→ **MATERIAL PROVIDED**:
# # # # # # #

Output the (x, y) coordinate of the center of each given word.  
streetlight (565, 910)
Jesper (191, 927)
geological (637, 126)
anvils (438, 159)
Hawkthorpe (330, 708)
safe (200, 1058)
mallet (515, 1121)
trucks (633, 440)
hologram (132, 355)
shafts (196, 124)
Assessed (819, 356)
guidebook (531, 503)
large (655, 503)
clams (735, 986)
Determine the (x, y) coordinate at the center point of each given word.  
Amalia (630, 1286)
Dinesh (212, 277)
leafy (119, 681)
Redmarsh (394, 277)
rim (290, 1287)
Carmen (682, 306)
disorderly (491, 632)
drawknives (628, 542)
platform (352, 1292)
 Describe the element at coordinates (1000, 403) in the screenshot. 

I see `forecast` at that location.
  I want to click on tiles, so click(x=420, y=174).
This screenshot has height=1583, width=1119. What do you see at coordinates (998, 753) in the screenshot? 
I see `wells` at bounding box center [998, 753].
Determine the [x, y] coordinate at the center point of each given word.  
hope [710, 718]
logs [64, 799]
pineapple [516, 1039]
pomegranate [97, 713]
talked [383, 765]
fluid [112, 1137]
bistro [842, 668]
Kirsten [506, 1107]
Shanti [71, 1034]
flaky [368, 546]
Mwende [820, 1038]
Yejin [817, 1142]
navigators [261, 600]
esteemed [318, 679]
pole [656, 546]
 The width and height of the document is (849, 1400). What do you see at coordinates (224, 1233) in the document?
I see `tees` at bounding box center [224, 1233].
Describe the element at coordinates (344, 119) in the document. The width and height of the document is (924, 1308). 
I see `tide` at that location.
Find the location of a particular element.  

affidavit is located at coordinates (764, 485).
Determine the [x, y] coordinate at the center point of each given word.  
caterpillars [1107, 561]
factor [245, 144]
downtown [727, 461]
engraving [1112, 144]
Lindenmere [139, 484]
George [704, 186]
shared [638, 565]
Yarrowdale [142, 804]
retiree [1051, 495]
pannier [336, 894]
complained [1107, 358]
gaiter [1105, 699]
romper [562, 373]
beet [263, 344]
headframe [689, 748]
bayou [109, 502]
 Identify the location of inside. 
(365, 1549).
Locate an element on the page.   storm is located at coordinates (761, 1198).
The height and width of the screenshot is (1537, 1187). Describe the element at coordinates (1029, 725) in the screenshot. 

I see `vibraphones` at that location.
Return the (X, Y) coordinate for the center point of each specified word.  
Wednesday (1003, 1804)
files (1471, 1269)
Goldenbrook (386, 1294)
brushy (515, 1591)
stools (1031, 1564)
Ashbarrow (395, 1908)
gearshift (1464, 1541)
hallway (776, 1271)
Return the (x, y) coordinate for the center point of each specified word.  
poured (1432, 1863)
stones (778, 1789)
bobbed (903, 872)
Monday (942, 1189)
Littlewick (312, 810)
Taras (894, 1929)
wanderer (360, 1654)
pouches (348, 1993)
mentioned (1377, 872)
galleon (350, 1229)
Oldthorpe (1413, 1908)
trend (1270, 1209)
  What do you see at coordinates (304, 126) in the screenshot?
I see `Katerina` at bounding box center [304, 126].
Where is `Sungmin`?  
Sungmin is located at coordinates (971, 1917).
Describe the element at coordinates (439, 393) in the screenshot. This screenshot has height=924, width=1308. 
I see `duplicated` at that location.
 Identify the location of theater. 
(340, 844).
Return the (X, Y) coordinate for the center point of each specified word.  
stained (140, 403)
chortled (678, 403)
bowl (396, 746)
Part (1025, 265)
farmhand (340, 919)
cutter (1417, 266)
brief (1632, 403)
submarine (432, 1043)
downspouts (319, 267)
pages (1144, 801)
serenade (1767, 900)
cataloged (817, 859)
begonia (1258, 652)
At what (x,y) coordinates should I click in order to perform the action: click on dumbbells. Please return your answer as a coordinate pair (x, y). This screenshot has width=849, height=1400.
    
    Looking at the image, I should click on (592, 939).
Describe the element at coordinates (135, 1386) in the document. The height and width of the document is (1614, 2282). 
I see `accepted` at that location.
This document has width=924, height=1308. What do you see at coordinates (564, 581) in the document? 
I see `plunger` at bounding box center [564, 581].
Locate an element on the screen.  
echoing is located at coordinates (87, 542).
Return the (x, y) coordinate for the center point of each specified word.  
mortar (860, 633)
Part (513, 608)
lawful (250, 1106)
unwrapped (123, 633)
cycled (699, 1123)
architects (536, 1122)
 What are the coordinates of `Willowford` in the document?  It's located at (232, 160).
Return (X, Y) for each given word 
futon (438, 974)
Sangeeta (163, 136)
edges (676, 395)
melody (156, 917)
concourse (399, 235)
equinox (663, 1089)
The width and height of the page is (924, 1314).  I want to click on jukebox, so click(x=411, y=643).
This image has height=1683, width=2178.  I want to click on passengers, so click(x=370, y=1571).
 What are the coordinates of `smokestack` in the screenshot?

# # # # # # #

→ **SHORT EXERCISE**: Reproduce all the rows above with "each given word" replaced by "each listed word" wherever it occurs, keeping everything else the same.

→ **RESULT FOR THIS EXERCISE**:
Output the (x, y) coordinate of the center of each listed word.  
streetlight (565, 910)
Jesper (191, 927)
geological (637, 126)
anvils (438, 159)
Hawkthorpe (330, 708)
safe (200, 1058)
mallet (515, 1121)
trucks (633, 440)
hologram (132, 355)
shafts (196, 124)
Assessed (819, 356)
guidebook (531, 503)
large (655, 503)
clams (735, 986)
Determine the (x, y) coordinate at the center point of each listed word.  
Amalia (630, 1286)
Dinesh (212, 277)
leafy (119, 681)
Redmarsh (394, 277)
rim (290, 1287)
Carmen (682, 306)
disorderly (491, 632)
drawknives (628, 542)
platform (352, 1292)
 Describe the element at coordinates (1000, 403) in the screenshot. 

I see `forecast` at that location.
  I want to click on tiles, so click(x=420, y=174).
This screenshot has height=1583, width=1119. What do you see at coordinates (998, 753) in the screenshot? 
I see `wells` at bounding box center [998, 753].
Determine the [x, y] coordinate at the center point of each listed word.  
hope [710, 718]
logs [64, 799]
pineapple [516, 1039]
pomegranate [97, 713]
talked [383, 765]
fluid [112, 1137]
bistro [842, 668]
Kirsten [506, 1107]
Shanti [71, 1034]
flaky [368, 546]
Mwende [820, 1038]
Yejin [817, 1142]
navigators [261, 600]
esteemed [318, 679]
pole [656, 546]
 The width and height of the document is (849, 1400). What do you see at coordinates (224, 1233) in the document?
I see `tees` at bounding box center [224, 1233].
Describe the element at coordinates (344, 119) in the document. The width and height of the document is (924, 1308). 
I see `tide` at that location.
Find the location of a particular element.  

affidavit is located at coordinates (764, 485).
Determine the [x, y] coordinate at the center point of each listed word.  
caterpillars [1107, 561]
factor [245, 144]
downtown [727, 461]
engraving [1112, 144]
Lindenmere [139, 484]
George [704, 186]
shared [638, 565]
Yarrowdale [142, 804]
retiree [1051, 495]
pannier [336, 894]
complained [1107, 358]
gaiter [1105, 699]
romper [562, 373]
beet [263, 344]
headframe [689, 748]
bayou [109, 502]
 Identify the location of inside. 
(365, 1549).
Locate an element on the page.   storm is located at coordinates (761, 1198).
The height and width of the screenshot is (1537, 1187). Describe the element at coordinates (1029, 725) in the screenshot. 

I see `vibraphones` at that location.
Return the (X, Y) coordinate for the center point of each specified word.  
Wednesday (1003, 1804)
files (1471, 1269)
Goldenbrook (386, 1294)
brushy (515, 1591)
stools (1031, 1564)
Ashbarrow (395, 1908)
gearshift (1464, 1541)
hallway (776, 1271)
Return the (x, y) coordinate for the center point of each specified word.  
poured (1432, 1863)
stones (778, 1789)
bobbed (903, 872)
Monday (942, 1189)
Littlewick (312, 810)
Taras (894, 1929)
wanderer (360, 1654)
pouches (348, 1993)
mentioned (1377, 872)
galleon (350, 1229)
Oldthorpe (1413, 1908)
trend (1270, 1209)
  What do you see at coordinates (304, 126) in the screenshot?
I see `Katerina` at bounding box center [304, 126].
Where is `Sungmin`?  
Sungmin is located at coordinates (971, 1917).
Describe the element at coordinates (439, 393) in the screenshot. This screenshot has height=924, width=1308. 
I see `duplicated` at that location.
 Identify the location of theater. 
(340, 844).
Return the (X, Y) coordinate for the center point of each specified word.  
stained (140, 403)
chortled (678, 403)
bowl (396, 746)
Part (1025, 265)
farmhand (340, 919)
cutter (1417, 266)
brief (1632, 403)
submarine (432, 1043)
downspouts (319, 267)
pages (1144, 801)
serenade (1767, 900)
cataloged (817, 859)
begonia (1258, 652)
At what (x,y) coordinates should I click in order to perform the action: click on dumbbells. Please return your answer as a coordinate pair (x, y). This screenshot has width=849, height=1400.
    
    Looking at the image, I should click on (592, 939).
Describe the element at coordinates (135, 1386) in the document. The height and width of the document is (1614, 2282). 
I see `accepted` at that location.
This document has width=924, height=1308. What do you see at coordinates (564, 581) in the document? 
I see `plunger` at bounding box center [564, 581].
Locate an element on the screen.  
echoing is located at coordinates (87, 542).
Return the (x, y) coordinate for the center point of each specified word.  
mortar (860, 633)
Part (513, 608)
lawful (250, 1106)
unwrapped (123, 633)
cycled (699, 1123)
architects (536, 1122)
 What are the coordinates of `Willowford` in the document?  It's located at (232, 160).
Return (X, Y) for each listed word 
futon (438, 974)
Sangeeta (163, 136)
edges (676, 395)
melody (156, 917)
concourse (399, 235)
equinox (663, 1089)
The width and height of the page is (924, 1314).  I want to click on jukebox, so click(x=411, y=643).
This image has height=1683, width=2178.  I want to click on passengers, so click(x=370, y=1571).
 What are the coordinates of `smokestack` in the screenshot?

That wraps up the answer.